* **Task statement**
Copy the records below in full and leave every image out of the copy.
* * * * * * * * *
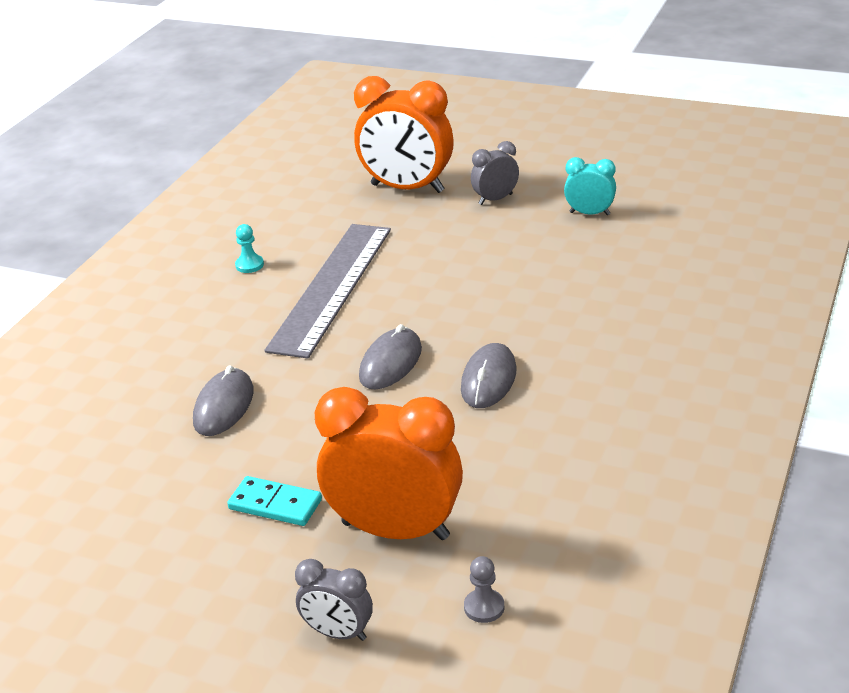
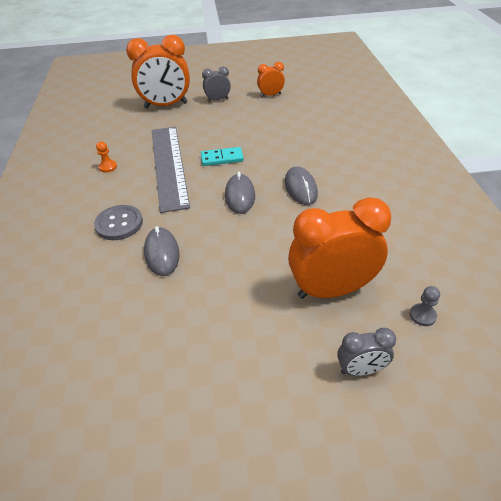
camera: 30 degrees left, 10 degrees up
turquoise domino [227,476,322,526] -> turquoise domino moved to [201,147,244,166]
turquoise pawn [235,224,264,273] -> orange pawn [96,141,117,173]
grey clock [471,141,519,205] -> grey clock turned 45 degrees clockwise [202,66,231,102]
turquoise clock [564,157,616,215] -> orange clock [257,62,285,97]
none -> grey button [94,205,143,240]

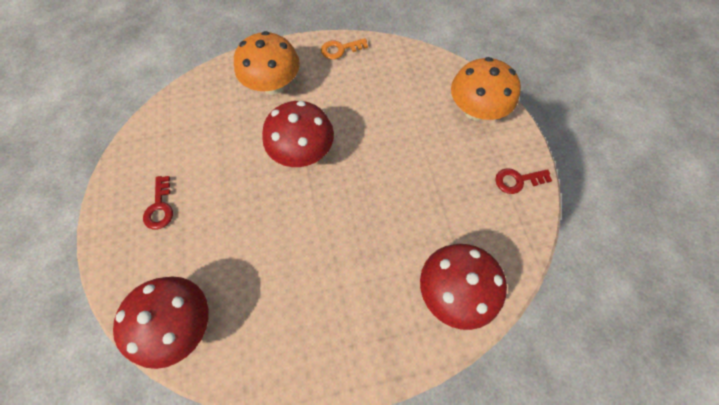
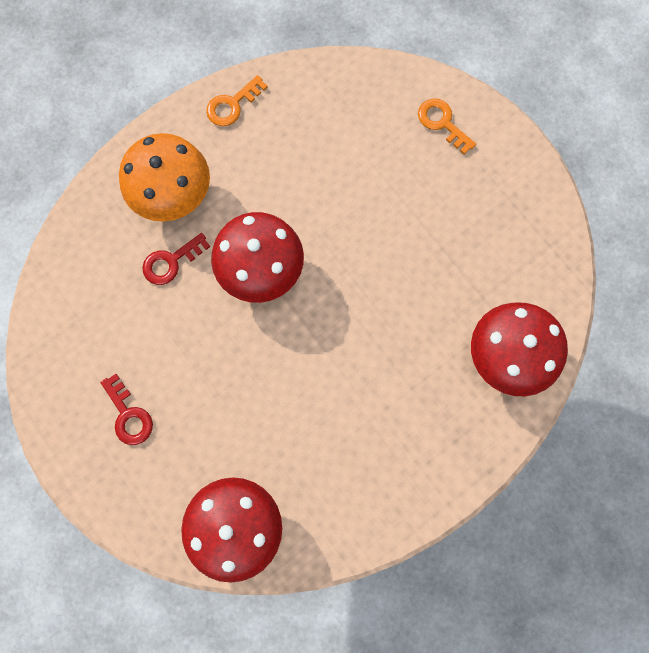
camera: 25 degrees left, 10 degrees up
orange mushroom [451,57,521,121] -> orange key [418,99,476,154]
red key [495,168,552,194] -> red key moved to [142,233,210,285]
* * * * * * * * *
* **Exercise solution**
camera: 30 degrees left, 10 degrees up
turquoise domino [227,476,322,526] -> turquoise domino moved to [201,147,244,166]
turquoise pawn [235,224,264,273] -> orange pawn [96,141,117,173]
grey clock [471,141,519,205] -> grey clock turned 45 degrees clockwise [202,66,231,102]
turquoise clock [564,157,616,215] -> orange clock [257,62,285,97]
none -> grey button [94,205,143,240]

camera: 25 degrees left, 10 degrees up
orange mushroom [451,57,521,121] -> orange key [418,99,476,154]
red key [495,168,552,194] -> red key moved to [142,233,210,285]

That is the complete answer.